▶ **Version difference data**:
-=-=-=-=-

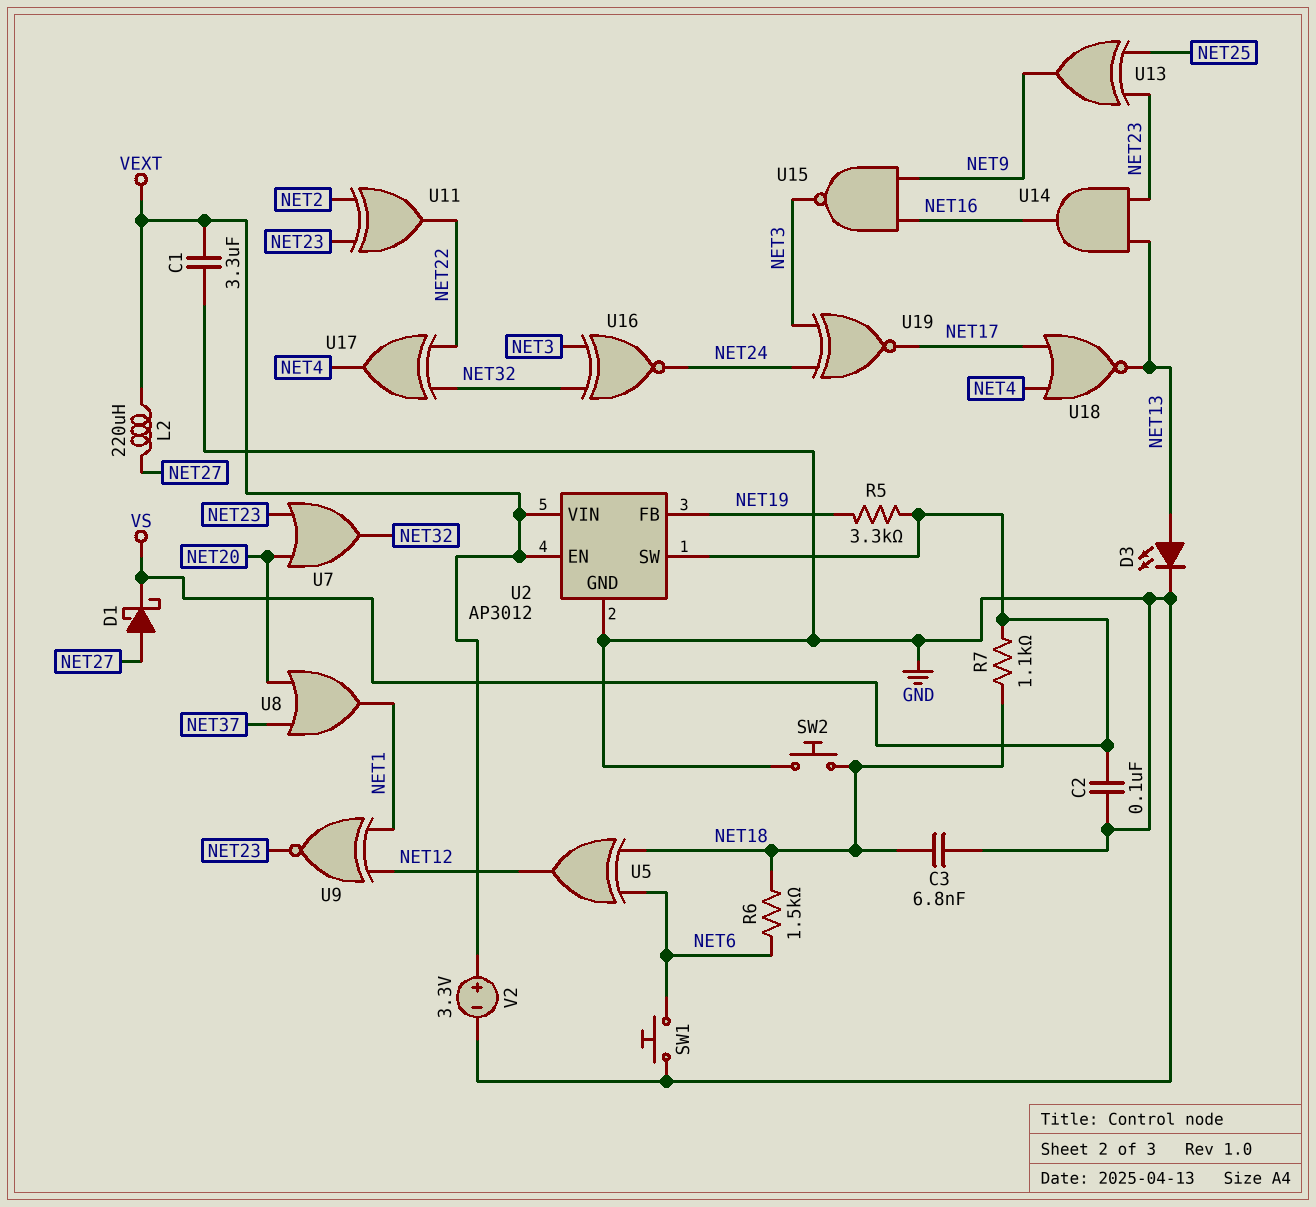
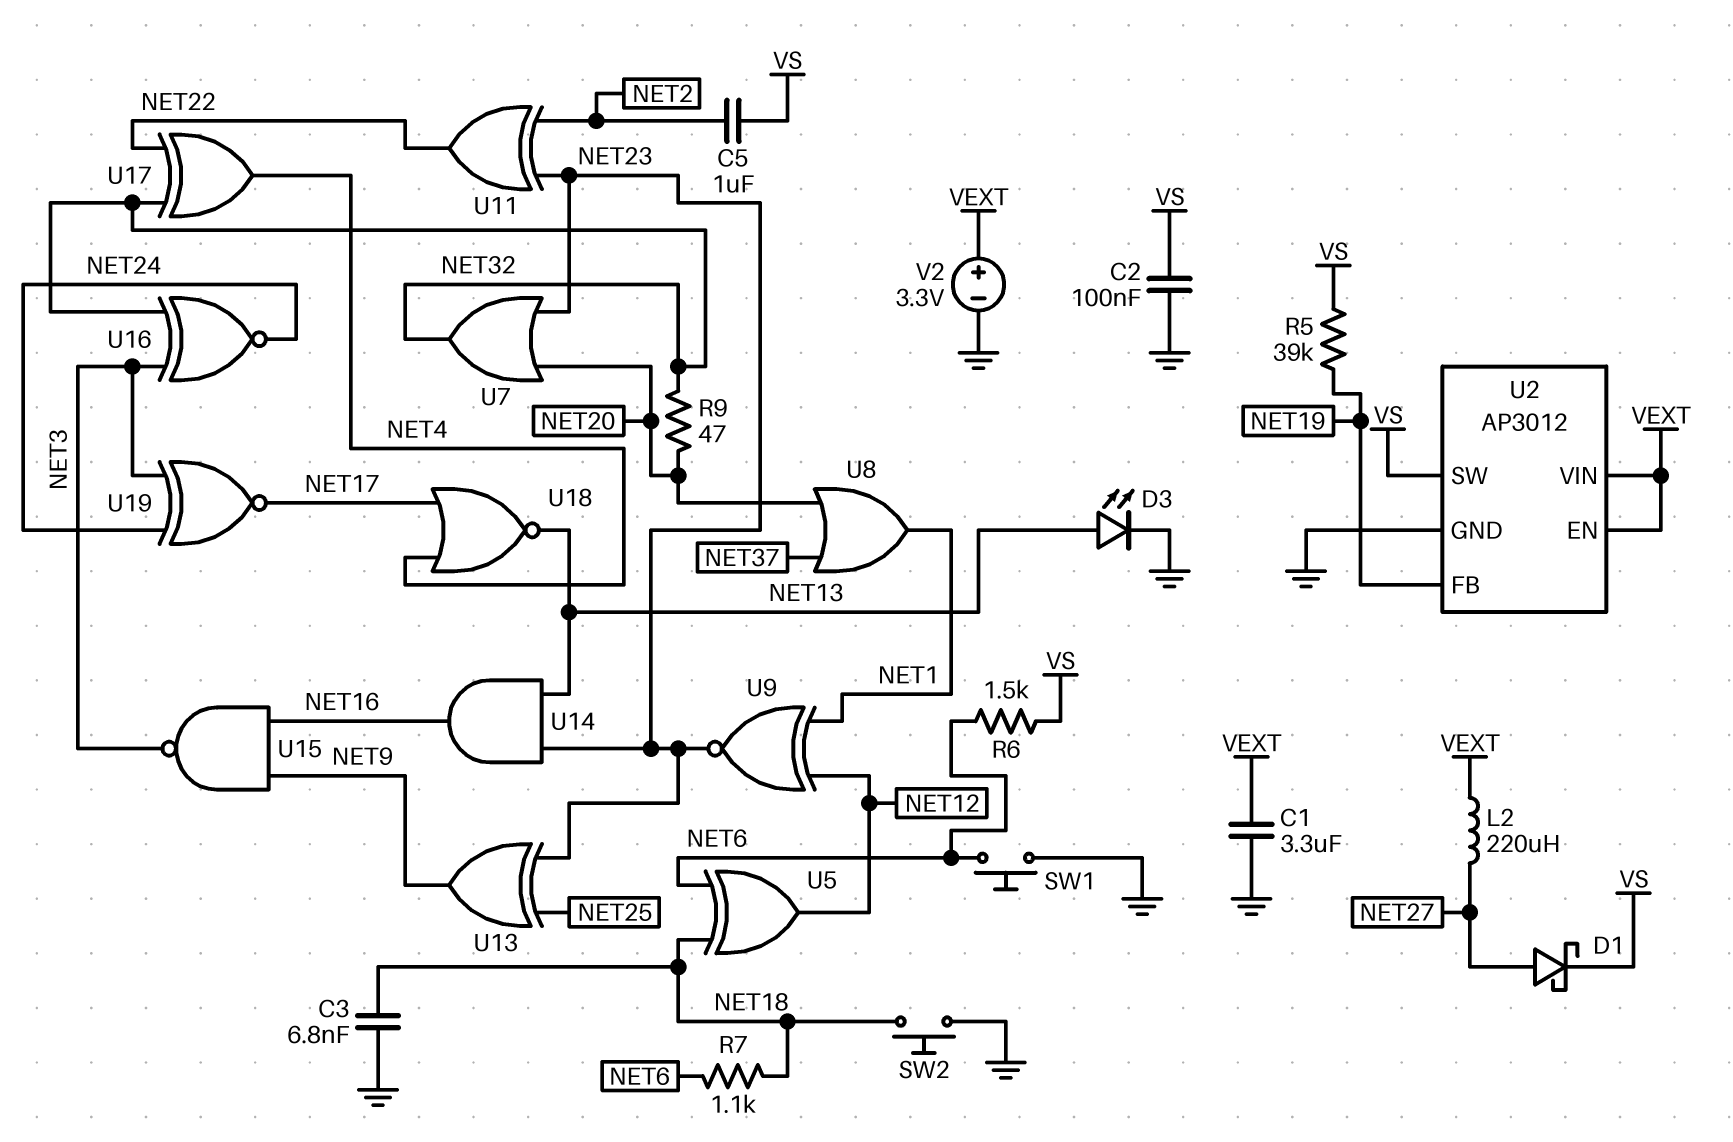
C5: none -> 1uF (NET2, VS)
R5: 3.3k (NET19, VS) -> 39k (NET19, VS)
R6: 1.5k (NET6, NET18) -> 1.5k (NET6, VS)
R7: 1.1k (NET18, VS) -> 1.1k (NET6, NET18)
R9: none -> 47 (NET20, NET32)

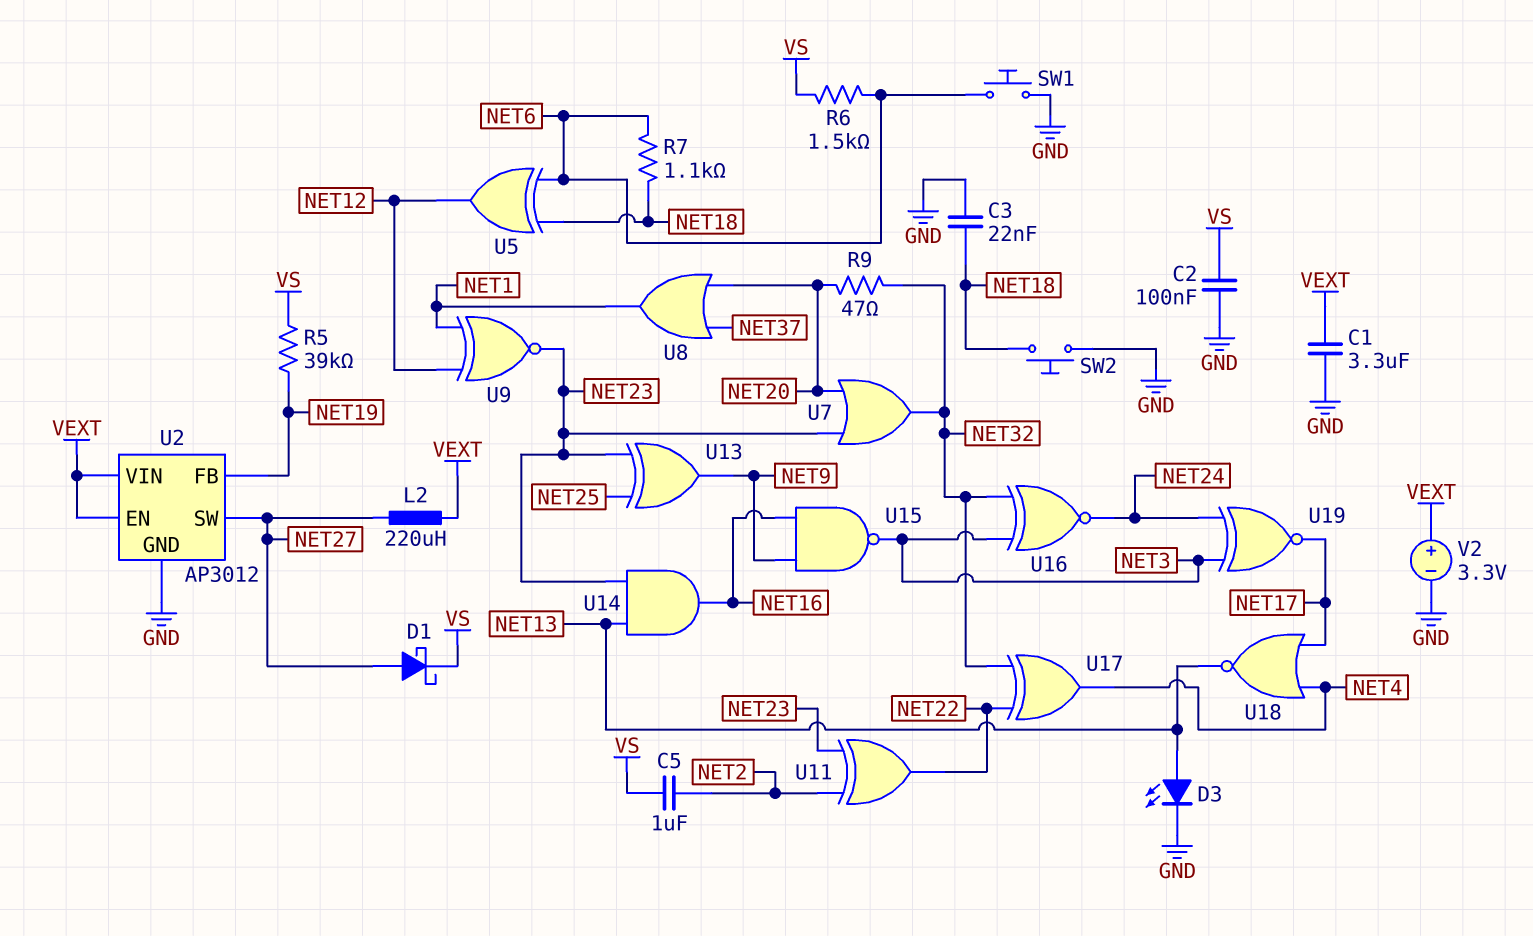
C3: 6.8nF (GND, NET18) -> 22nF (GND, NET18)
U2 pin SW: VS -> NET27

-=-=-=-=-

▶ **PROBLEM TO WORK ON**: Copy the records exactly, minus any pictures.

▶ **EXERCISE ANSWER**:
C5: none -> 1uF (NET2, VS)
R5: 3.3k (NET19, VS) -> 39k (NET19, VS)
R6: 1.5k (NET6, NET18) -> 1.5k (NET6, VS)
R7: 1.1k (NET18, VS) -> 1.1k (NET6, NET18)
R9: none -> 47 (NET20, NET32)

C3: 6.8nF (GND, NET18) -> 22nF (GND, NET18)
U2 pin SW: VS -> NET27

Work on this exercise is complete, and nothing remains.